(Image change detection data)
::::

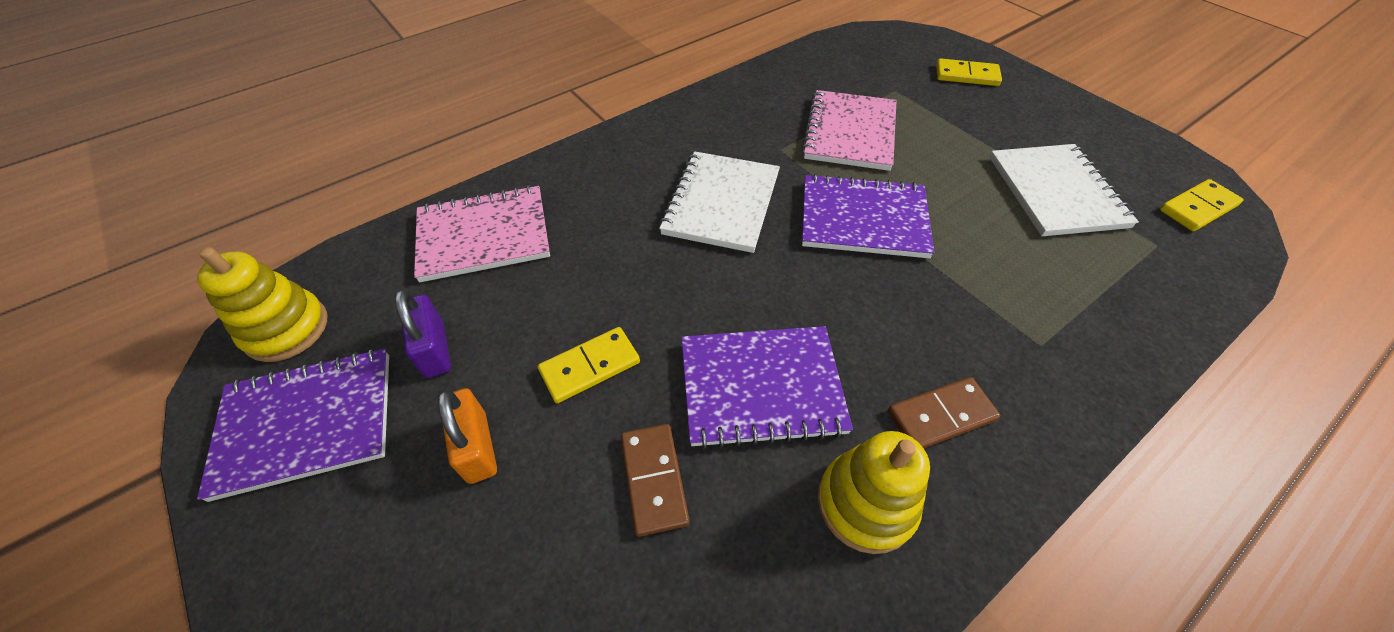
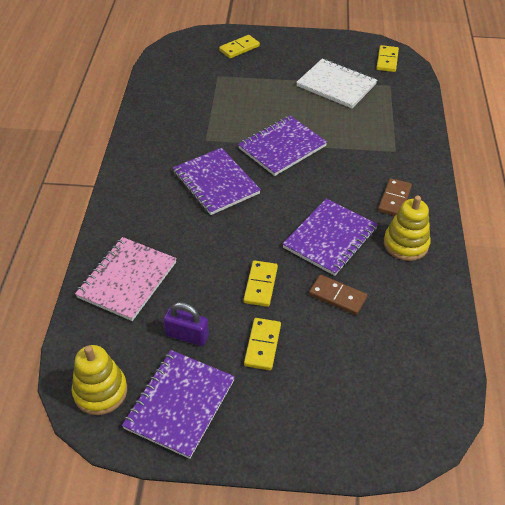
camera: 50 degrees left, 5 degrees down
orange padlock [438,388,497,484] -> yellow domino [244,318,281,370]
white notebook [659,151,780,253] -> purple notebook [173,148,261,215]
pink notebook [802,90,897,171] -> none

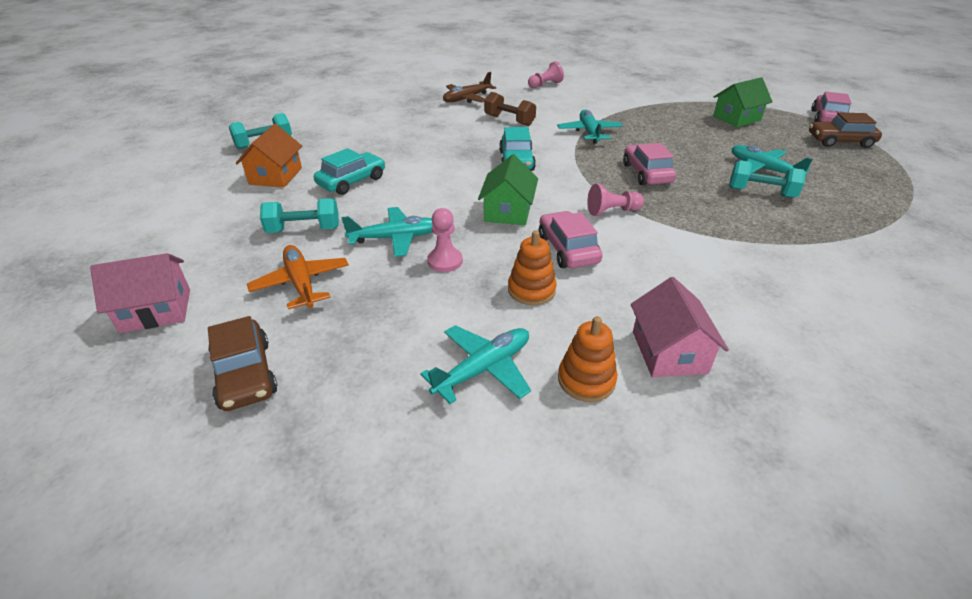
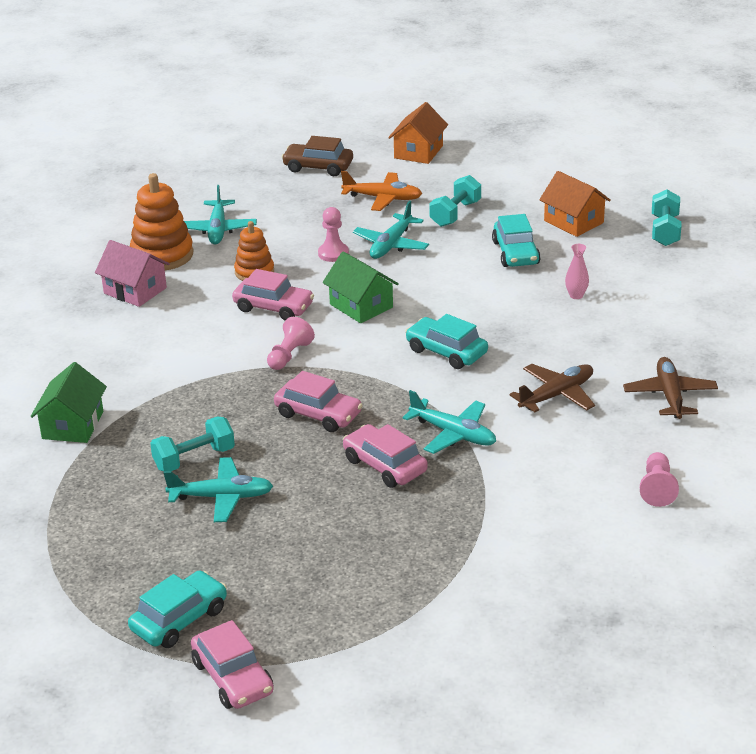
camera: 130 degrees right, 5 degrees down
pink house [90,253,190,333] -> orange house [388,102,448,164]
brown dumbbell [484,92,536,126] -> brown plane [510,364,595,412]
orange stacking toy [558,316,617,402] -> orange stacking toy [130,173,194,270], size x1.60
green house [713,77,773,127] -> green house moved to [31,362,107,443]
brown car [809,112,882,148] -> turquoise car [128,570,227,648]
none -> pink car [343,424,428,488]
none -> pink vase [565,244,589,299]

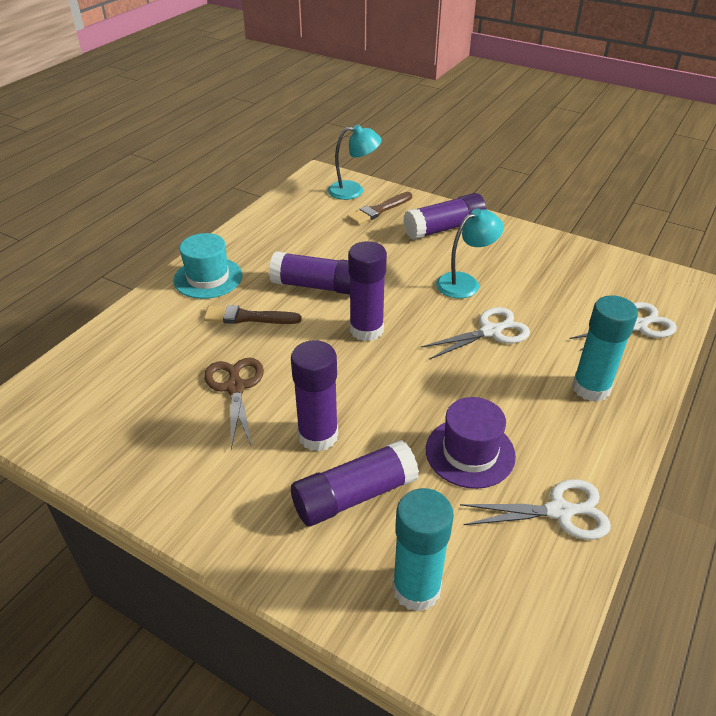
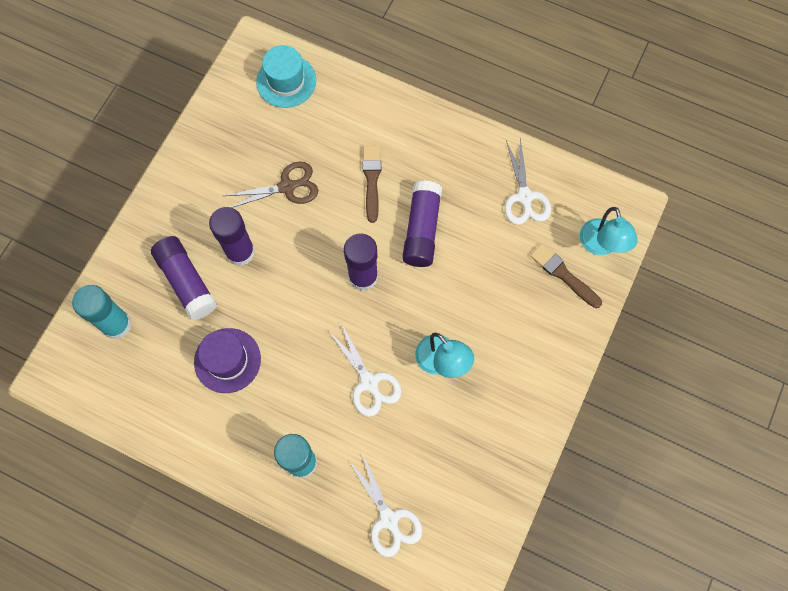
camera: 85 degrees right, 30 degrees up
turquoise hat [173,233,243,299] -> turquoise hat moved to [256,45,316,108]
purple glue stick [403,193,487,240] -> none
white scissors [460,479,611,540] -> white scissors moved to [505,139,551,225]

::::

* [TASK BRIEF]: Beginning with the line that holds "camera: 85 degrees right, 30 degrees up", please return every line through the end of the data, exactly as written.

* [SOLUTION TO THE PROBLEM]:
camera: 85 degrees right, 30 degrees up
turquoise hat [173,233,243,299] -> turquoise hat moved to [256,45,316,108]
purple glue stick [403,193,487,240] -> none
white scissors [460,479,611,540] -> white scissors moved to [505,139,551,225]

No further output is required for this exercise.